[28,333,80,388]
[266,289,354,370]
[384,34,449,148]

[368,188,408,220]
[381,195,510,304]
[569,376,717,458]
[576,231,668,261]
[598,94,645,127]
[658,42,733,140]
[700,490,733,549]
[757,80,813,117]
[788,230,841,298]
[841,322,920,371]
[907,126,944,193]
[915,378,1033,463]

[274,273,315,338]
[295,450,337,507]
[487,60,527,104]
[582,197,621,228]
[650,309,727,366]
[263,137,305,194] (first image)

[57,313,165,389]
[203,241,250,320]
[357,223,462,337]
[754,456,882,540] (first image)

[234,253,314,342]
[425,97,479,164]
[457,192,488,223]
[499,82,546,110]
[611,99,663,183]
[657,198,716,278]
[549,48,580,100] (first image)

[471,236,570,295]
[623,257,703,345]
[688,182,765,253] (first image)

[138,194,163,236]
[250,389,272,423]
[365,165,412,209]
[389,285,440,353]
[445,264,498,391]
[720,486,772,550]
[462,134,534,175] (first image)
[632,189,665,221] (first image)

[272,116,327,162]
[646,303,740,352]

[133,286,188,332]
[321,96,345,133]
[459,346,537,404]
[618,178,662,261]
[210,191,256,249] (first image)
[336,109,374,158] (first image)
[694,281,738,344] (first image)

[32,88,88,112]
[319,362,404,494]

##############################

**Exercise goal**:
Show the lines of the data that hold the word "first".

**Solution for this problem**:
[263,137,305,194] (first image)
[754,456,882,540] (first image)
[549,48,580,100] (first image)
[688,182,765,253] (first image)
[462,134,534,175] (first image)
[632,189,665,221] (first image)
[210,191,256,249] (first image)
[336,109,374,158] (first image)
[694,281,738,344] (first image)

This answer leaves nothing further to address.